**Task to carry out:** Look for "KEYS1: 4x1 -> 3x1" in the records below, then copy that line and every line after it, exactly and with nothing added.

(Source data)
--- START ---

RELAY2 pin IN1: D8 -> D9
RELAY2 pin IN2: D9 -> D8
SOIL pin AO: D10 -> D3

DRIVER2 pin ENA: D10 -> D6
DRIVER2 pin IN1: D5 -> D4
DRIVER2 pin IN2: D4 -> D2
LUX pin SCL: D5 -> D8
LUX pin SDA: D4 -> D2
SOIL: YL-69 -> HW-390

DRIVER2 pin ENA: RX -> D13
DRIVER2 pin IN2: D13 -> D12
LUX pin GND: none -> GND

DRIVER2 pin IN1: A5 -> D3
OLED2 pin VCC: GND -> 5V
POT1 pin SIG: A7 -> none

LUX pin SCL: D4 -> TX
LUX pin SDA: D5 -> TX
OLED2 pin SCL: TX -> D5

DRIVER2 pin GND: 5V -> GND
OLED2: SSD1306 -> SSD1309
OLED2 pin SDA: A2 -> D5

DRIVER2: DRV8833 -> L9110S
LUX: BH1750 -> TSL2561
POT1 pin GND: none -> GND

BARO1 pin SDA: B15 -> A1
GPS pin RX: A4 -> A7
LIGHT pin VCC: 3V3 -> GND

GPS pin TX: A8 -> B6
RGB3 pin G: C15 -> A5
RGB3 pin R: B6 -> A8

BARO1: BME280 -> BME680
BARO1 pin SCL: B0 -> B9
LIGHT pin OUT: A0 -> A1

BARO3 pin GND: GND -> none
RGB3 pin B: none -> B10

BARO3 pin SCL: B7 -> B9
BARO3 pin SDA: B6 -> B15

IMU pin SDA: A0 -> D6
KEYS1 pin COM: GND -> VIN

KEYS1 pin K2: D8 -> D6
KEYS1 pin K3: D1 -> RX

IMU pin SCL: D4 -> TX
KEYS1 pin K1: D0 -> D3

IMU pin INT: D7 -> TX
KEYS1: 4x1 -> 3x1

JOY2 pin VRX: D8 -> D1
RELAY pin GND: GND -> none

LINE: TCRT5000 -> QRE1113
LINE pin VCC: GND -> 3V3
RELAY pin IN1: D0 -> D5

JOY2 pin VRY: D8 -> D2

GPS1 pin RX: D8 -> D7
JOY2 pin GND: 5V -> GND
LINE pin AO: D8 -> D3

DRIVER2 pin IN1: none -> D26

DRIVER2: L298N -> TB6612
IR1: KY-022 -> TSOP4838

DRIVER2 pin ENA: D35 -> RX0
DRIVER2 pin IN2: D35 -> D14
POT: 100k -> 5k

--- END ---

**Response for this exercise:**
KEYS1: 4x1 -> 3x1

JOY2 pin VRX: D8 -> D1
RELAY pin GND: GND -> none

LINE: TCRT5000 -> QRE1113
LINE pin VCC: GND -> 3V3
RELAY pin IN1: D0 -> D5

JOY2 pin VRY: D8 -> D2

GPS1 pin RX: D8 -> D7
JOY2 pin GND: 5V -> GND
LINE pin AO: D8 -> D3

DRIVER2 pin IN1: none -> D26

DRIVER2: L298N -> TB6612
IR1: KY-022 -> TSOP4838

DRIVER2 pin ENA: D35 -> RX0
DRIVER2 pin IN2: D35 -> D14
POT: 100k -> 5k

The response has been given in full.